> _DATA FOR THIS TASK_
--*--

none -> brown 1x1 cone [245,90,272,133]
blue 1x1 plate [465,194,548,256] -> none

--*--

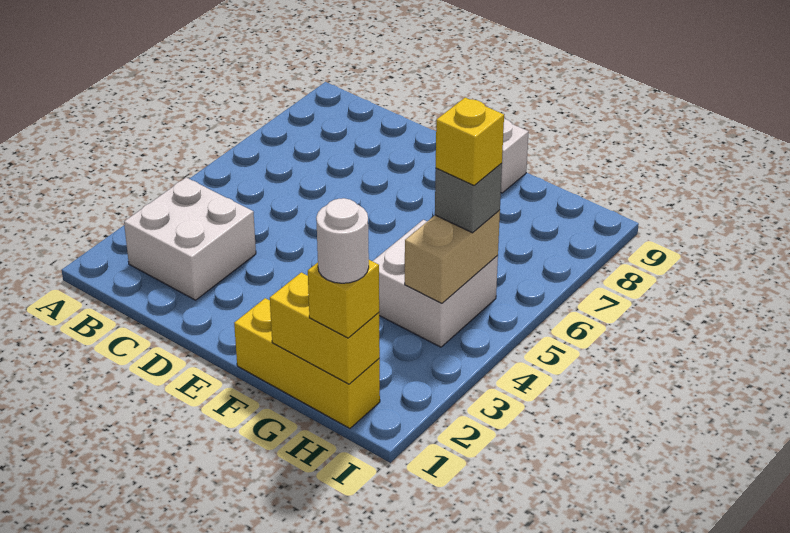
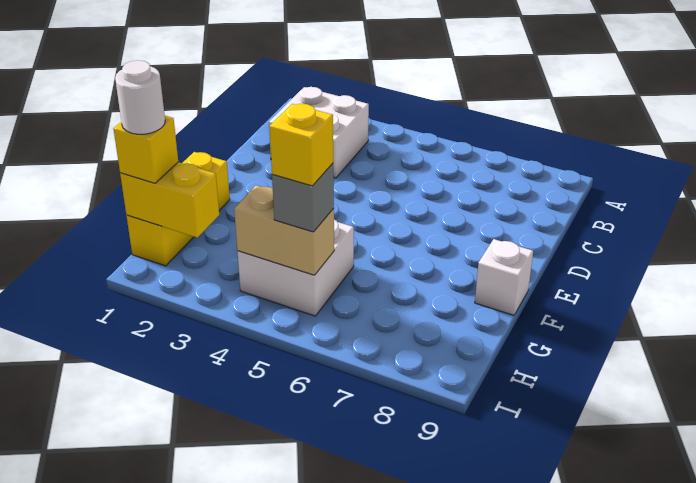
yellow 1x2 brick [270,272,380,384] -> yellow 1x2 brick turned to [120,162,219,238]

--*--

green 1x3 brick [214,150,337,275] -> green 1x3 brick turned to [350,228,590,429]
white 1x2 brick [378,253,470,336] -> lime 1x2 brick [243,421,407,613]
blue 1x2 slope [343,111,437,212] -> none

--*--

Scan the material and collect every line that contains "brick".

yellow 1x2 brick [270,272,380,384] -> yellow 1x2 brick turned to [120,162,219,238]
green 1x3 brick [214,150,337,275] -> green 1x3 brick turned to [350,228,590,429]
white 1x2 brick [378,253,470,336] -> lime 1x2 brick [243,421,407,613]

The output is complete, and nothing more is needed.